Stored records:
START
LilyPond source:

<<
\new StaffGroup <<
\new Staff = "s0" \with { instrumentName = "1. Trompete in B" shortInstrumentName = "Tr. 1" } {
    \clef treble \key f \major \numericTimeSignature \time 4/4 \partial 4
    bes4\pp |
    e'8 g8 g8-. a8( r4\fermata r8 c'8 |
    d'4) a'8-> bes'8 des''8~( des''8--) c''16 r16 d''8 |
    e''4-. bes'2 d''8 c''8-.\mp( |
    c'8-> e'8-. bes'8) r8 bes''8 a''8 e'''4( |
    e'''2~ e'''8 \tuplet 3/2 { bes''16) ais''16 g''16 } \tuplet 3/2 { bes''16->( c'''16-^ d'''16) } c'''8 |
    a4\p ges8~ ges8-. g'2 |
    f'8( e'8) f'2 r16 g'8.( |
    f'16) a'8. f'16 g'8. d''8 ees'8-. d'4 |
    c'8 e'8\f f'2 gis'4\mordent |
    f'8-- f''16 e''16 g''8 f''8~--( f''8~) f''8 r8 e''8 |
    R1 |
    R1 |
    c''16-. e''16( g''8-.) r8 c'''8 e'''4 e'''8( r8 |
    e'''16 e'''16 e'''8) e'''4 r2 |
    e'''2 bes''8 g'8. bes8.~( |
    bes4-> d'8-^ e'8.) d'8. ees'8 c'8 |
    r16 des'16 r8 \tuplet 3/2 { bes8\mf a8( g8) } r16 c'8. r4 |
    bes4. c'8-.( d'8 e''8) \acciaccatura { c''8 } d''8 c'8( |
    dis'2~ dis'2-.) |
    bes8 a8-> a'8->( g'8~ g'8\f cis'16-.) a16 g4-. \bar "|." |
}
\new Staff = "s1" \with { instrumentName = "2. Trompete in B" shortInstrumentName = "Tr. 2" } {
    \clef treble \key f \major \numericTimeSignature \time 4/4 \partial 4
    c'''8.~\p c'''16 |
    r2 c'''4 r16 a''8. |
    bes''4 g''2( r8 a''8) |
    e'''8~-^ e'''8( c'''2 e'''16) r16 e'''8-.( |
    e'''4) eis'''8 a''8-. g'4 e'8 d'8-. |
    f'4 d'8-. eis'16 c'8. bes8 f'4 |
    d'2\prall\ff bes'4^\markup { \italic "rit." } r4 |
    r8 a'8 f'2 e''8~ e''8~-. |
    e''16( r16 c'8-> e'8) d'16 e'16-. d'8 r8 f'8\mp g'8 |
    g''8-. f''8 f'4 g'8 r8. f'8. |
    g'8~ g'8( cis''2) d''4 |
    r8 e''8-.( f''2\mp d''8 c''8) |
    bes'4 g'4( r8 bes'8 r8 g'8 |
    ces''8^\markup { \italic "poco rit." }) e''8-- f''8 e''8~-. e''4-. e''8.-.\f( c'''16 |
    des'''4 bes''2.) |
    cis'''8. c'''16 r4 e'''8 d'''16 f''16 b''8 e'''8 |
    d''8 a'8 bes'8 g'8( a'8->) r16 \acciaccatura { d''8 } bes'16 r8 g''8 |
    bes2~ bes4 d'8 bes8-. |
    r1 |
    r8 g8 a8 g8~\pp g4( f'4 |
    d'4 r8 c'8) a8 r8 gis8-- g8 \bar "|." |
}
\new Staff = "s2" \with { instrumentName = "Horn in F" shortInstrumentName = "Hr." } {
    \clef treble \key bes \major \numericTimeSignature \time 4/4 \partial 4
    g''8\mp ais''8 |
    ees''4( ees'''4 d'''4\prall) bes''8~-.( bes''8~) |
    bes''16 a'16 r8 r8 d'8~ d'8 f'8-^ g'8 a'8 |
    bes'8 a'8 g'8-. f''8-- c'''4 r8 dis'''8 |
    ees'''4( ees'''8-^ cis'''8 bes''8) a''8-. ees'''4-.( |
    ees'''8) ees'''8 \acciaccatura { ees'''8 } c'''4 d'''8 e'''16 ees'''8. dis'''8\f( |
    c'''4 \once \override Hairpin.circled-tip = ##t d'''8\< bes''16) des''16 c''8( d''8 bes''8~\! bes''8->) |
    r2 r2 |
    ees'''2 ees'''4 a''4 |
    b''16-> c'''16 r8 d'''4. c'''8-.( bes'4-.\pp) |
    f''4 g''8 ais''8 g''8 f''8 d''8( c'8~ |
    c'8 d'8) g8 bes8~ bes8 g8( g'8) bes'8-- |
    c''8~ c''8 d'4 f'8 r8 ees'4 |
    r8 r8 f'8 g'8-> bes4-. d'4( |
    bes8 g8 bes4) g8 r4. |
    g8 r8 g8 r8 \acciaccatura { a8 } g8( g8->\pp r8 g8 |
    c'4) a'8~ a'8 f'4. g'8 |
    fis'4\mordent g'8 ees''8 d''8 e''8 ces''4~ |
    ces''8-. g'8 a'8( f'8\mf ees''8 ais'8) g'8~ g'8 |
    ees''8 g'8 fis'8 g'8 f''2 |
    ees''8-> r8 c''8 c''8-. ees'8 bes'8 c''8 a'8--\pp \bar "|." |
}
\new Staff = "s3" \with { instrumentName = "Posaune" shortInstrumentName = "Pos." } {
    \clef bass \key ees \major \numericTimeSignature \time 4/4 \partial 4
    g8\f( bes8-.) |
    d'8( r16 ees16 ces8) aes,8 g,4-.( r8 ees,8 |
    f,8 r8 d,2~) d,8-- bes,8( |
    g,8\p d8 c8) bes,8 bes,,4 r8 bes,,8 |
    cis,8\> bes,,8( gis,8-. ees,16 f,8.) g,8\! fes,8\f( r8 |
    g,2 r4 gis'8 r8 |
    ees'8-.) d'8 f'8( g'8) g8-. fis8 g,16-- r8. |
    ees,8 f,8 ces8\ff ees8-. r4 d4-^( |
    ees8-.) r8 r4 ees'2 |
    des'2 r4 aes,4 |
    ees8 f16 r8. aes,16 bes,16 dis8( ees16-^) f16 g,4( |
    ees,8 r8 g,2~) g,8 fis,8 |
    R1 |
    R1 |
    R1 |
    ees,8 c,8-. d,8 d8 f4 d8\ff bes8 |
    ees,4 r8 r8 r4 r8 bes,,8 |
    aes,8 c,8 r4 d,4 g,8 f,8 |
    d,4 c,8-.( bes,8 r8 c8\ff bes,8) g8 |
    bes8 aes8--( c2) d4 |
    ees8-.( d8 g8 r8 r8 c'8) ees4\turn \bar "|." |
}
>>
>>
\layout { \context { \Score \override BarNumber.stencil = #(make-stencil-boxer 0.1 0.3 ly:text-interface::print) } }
END
→ **Task to complete**: Report each line that contains the string "acciaccatura", with matching case.

→ **Task solution**:
    bes4. c'8-.( d'8 e''8) \acciaccatura { c''8 } d''8 c'8( |
    d''8 a'8 bes'8 g'8( a'8->) r16 \acciaccatura { d''8 } bes'16 r8 g''8 |
    ees'''8) ees'''8 \acciaccatura { ees'''8 } c'''4 d'''8 e'''16 ees'''8. dis'''8\f( |
    g8 r8 g8 r8 \acciaccatura { a8 } g8( g8->\pp r8 g8 |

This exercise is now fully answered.